→ WHAT IS EXPECTED: Write out exactly the lines of the entries below from the one holding "green square: rotated" to the one holding "yellow circle: moved 1 px right, 1 px down", inclusive, and leave out all other lines.

→ INPUT DATA:

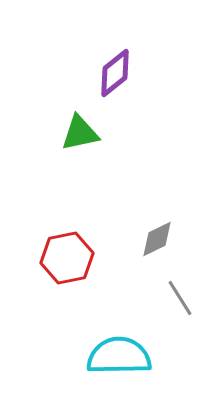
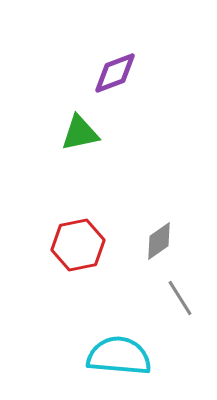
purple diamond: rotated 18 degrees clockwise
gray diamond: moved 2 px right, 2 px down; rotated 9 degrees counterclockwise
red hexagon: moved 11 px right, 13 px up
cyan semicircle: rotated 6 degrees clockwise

---

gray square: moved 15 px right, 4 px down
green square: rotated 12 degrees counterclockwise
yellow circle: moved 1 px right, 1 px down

--

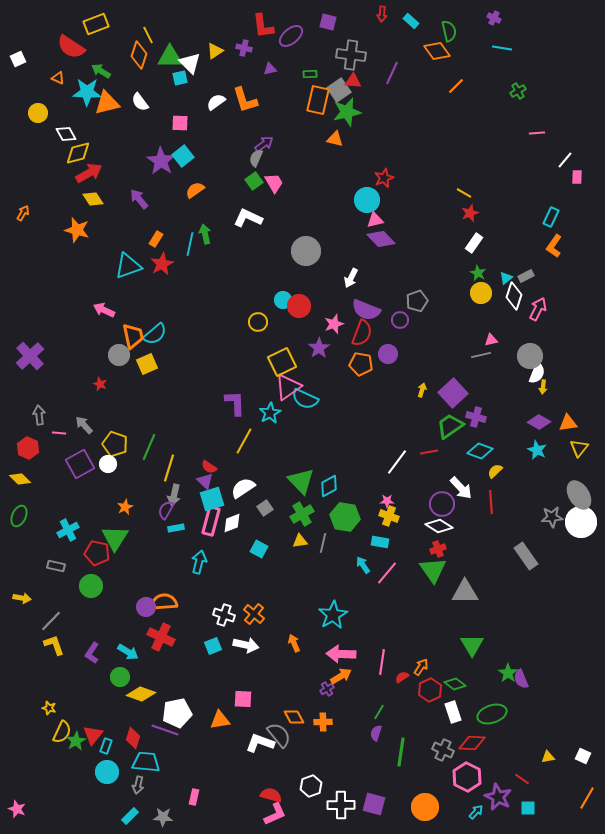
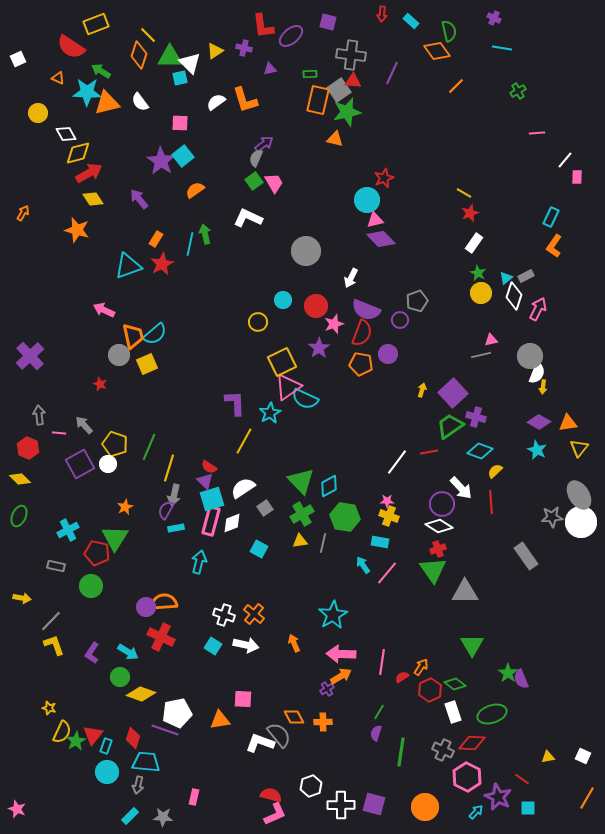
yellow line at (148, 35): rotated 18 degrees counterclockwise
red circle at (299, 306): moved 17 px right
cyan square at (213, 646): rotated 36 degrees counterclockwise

→ RESULT OF THIS EXERCISE:
green square: rotated 12 degrees counterclockwise
yellow circle: moved 1 px right, 1 px down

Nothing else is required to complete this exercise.